→ **EXERCISE DIRECTIONS**
Write out again only the lines between the one with "SD3 pin CS: D7 -> D4" and the end of the records below, both ends counted, and don't include the pictures.

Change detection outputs
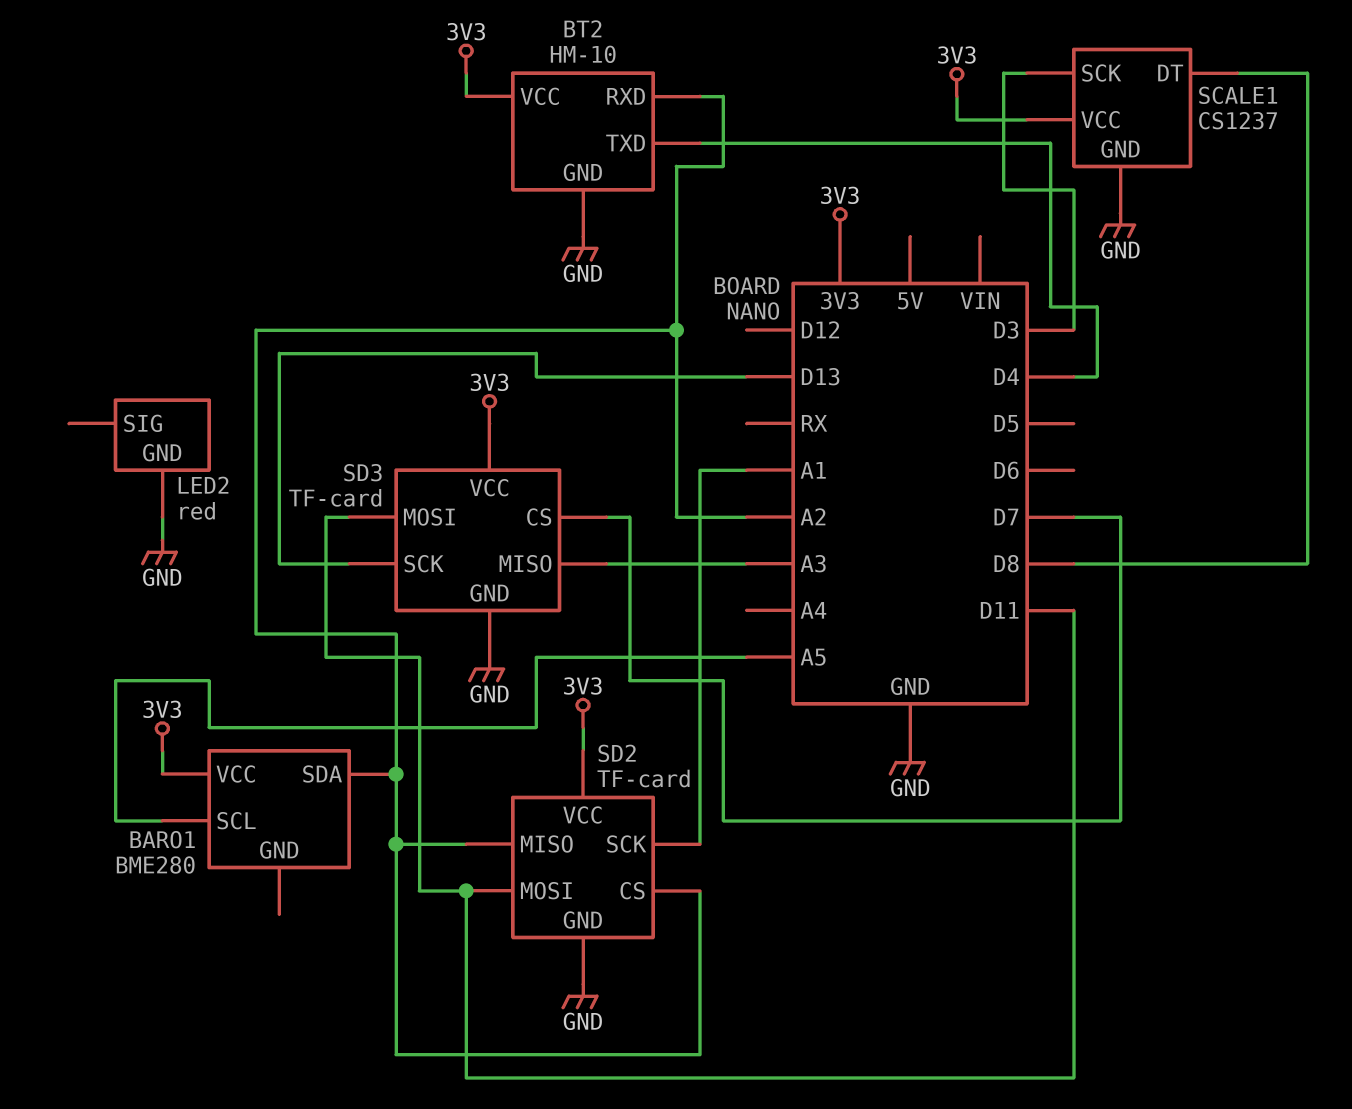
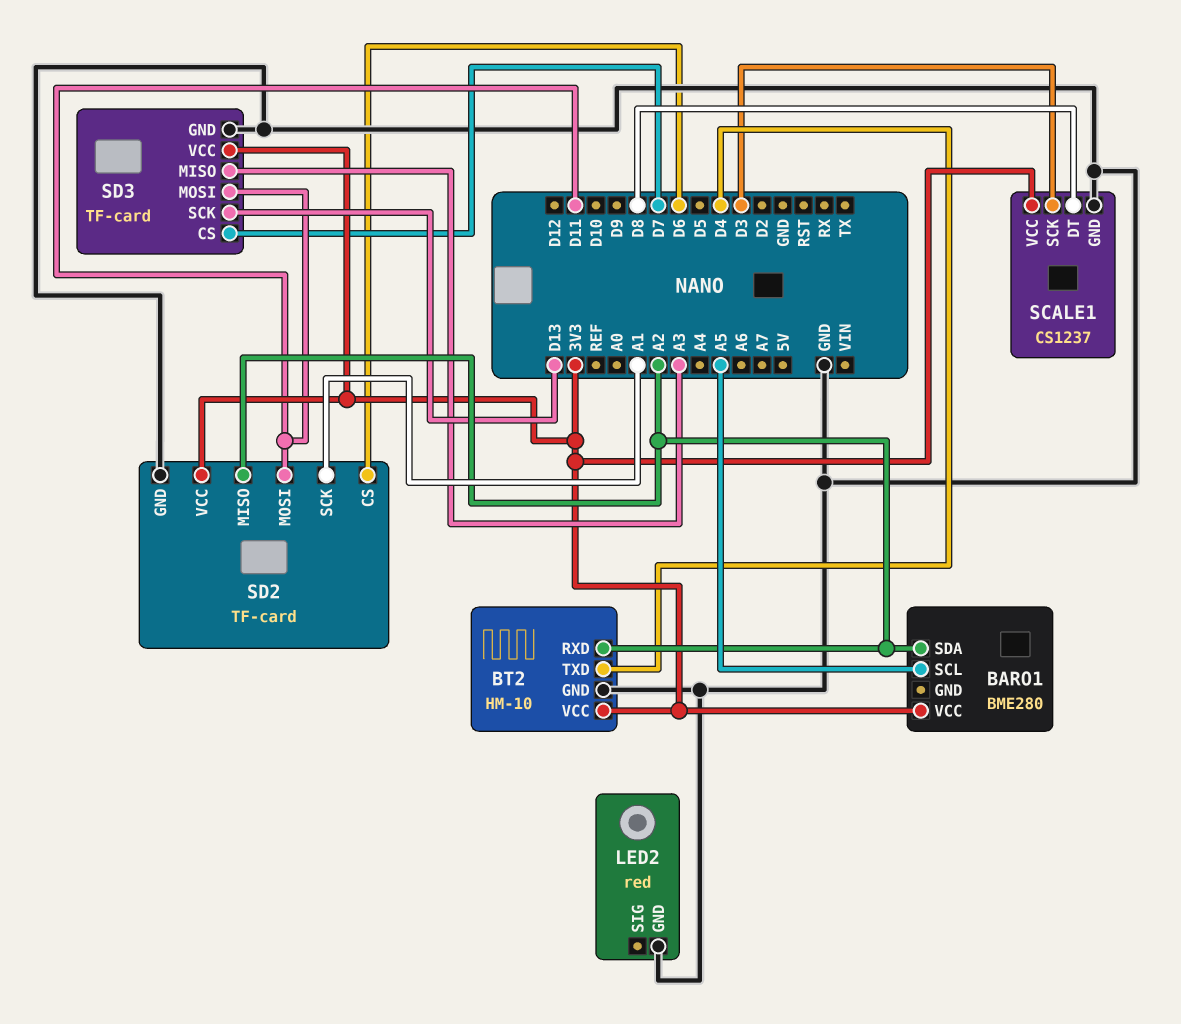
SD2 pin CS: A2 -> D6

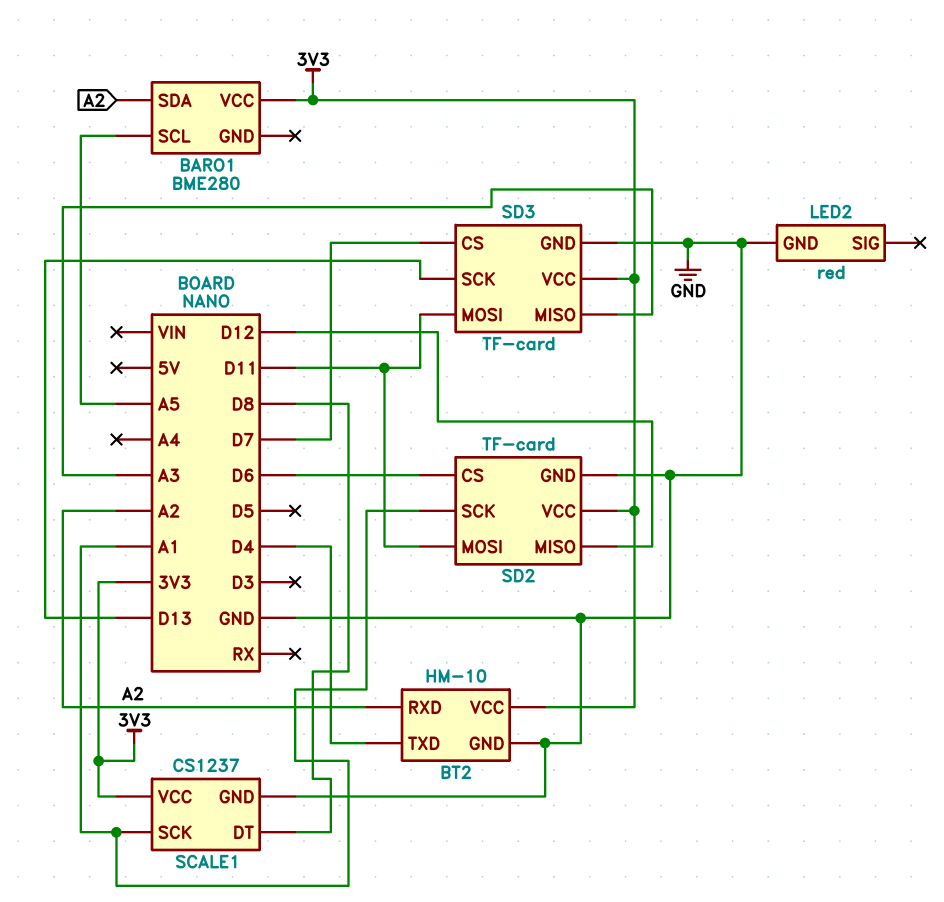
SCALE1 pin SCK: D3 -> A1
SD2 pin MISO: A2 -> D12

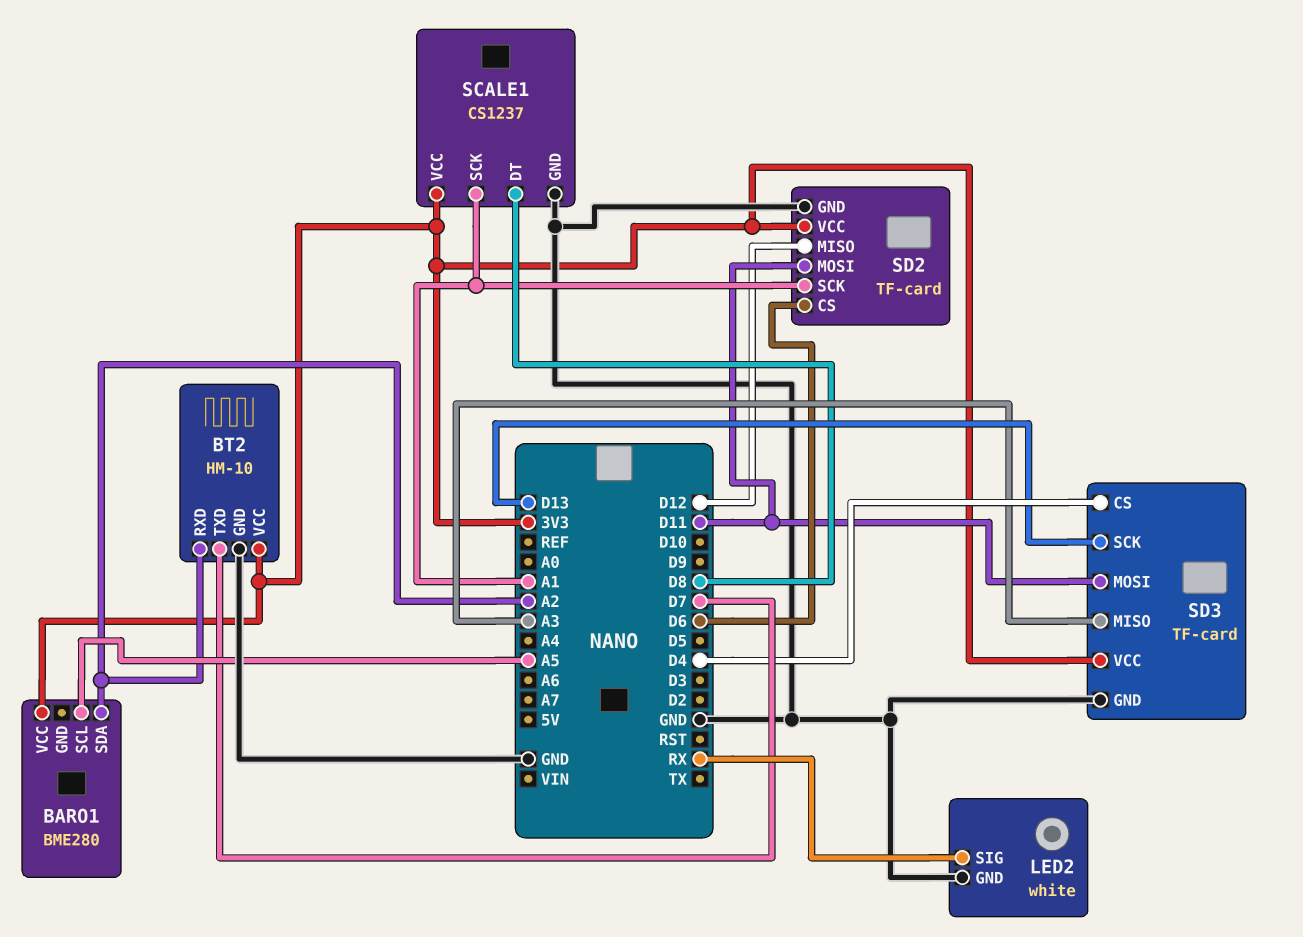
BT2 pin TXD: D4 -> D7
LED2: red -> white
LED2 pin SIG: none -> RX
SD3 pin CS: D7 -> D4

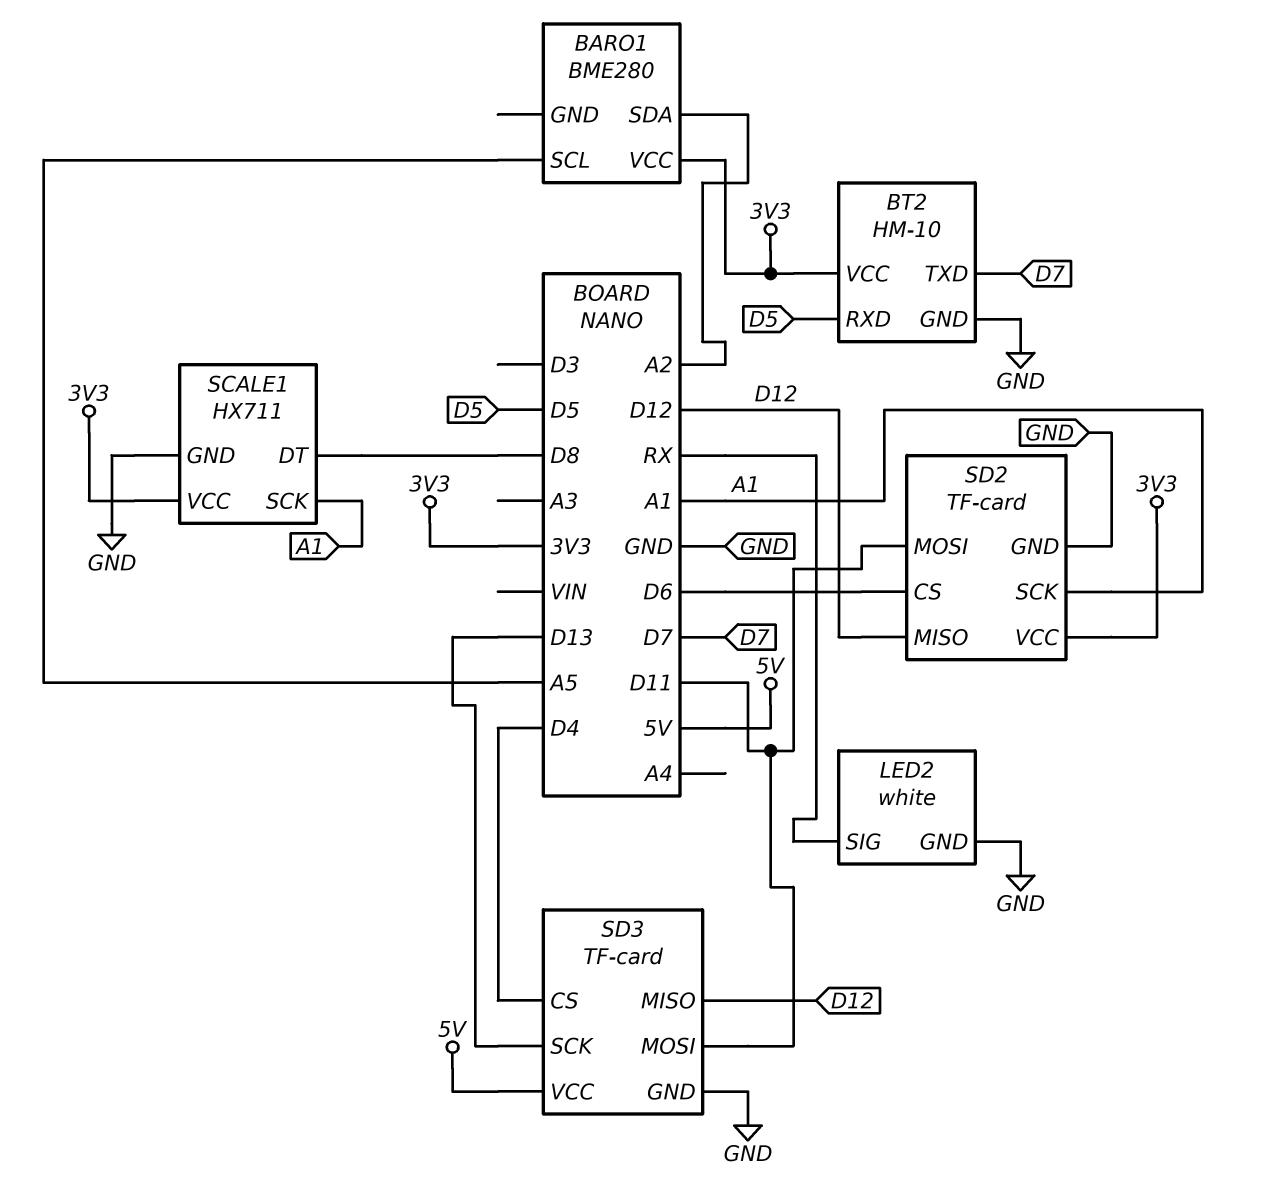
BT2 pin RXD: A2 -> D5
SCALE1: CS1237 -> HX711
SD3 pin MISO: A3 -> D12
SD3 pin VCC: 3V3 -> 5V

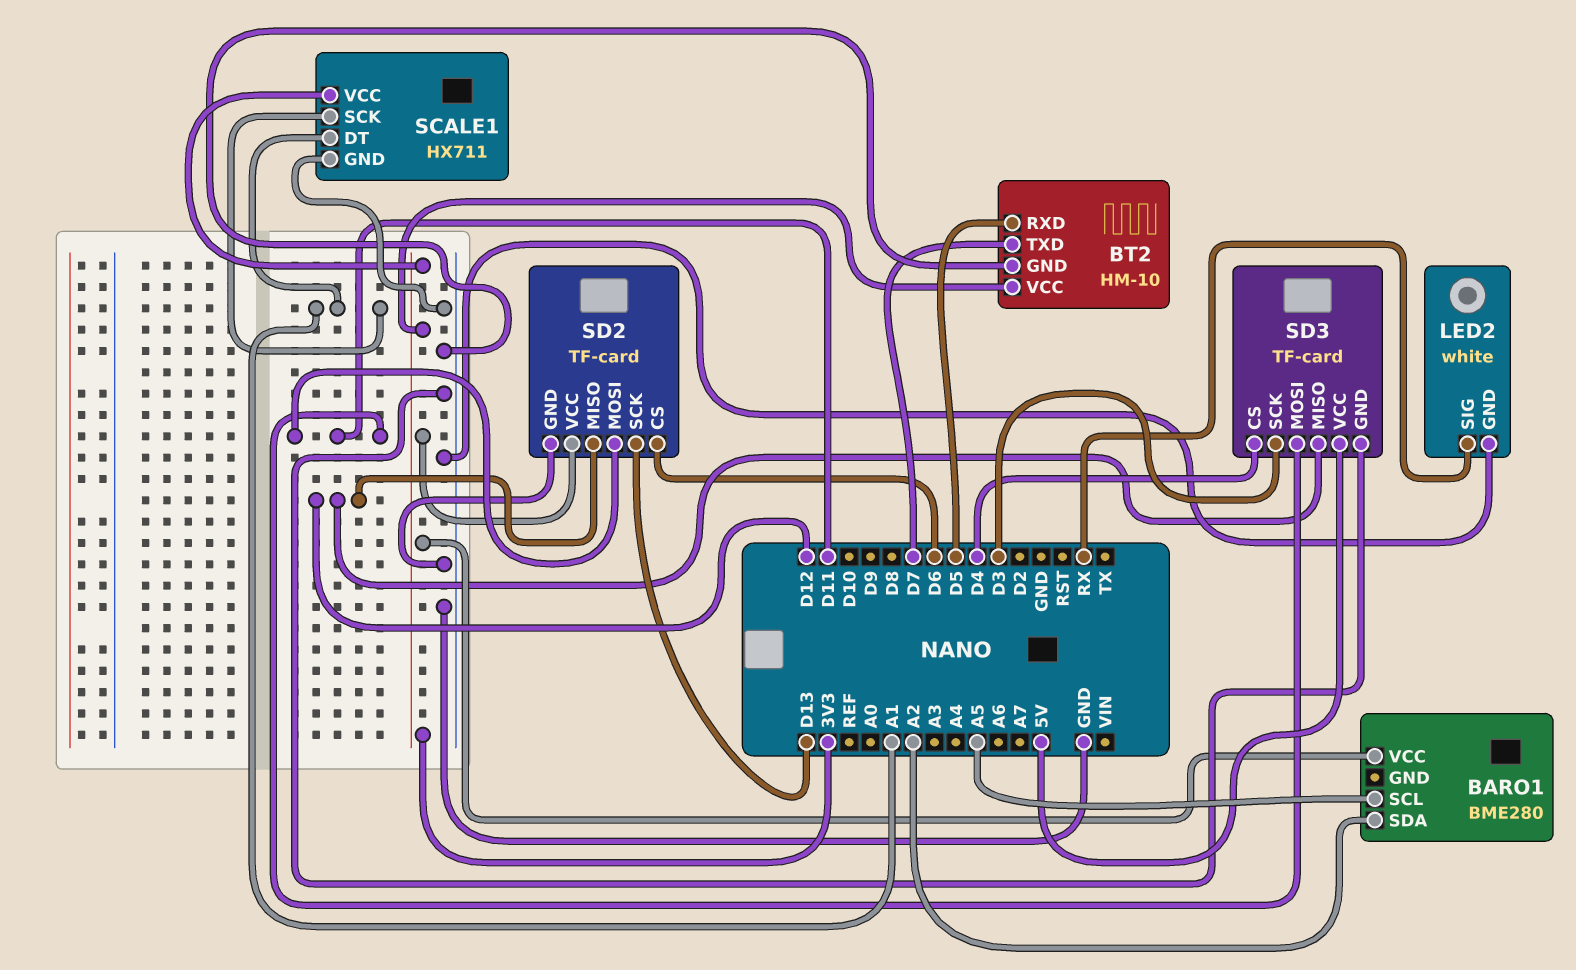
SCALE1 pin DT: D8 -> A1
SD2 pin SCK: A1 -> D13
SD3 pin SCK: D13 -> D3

→ **SOLUTION TO THE PROBLEM**
SD3 pin CS: D7 -> D4

BT2 pin RXD: A2 -> D5
SCALE1: CS1237 -> HX711
SD3 pin MISO: A3 -> D12
SD3 pin VCC: 3V3 -> 5V

SCALE1 pin DT: D8 -> A1
SD2 pin SCK: A1 -> D13
SD3 pin SCK: D13 -> D3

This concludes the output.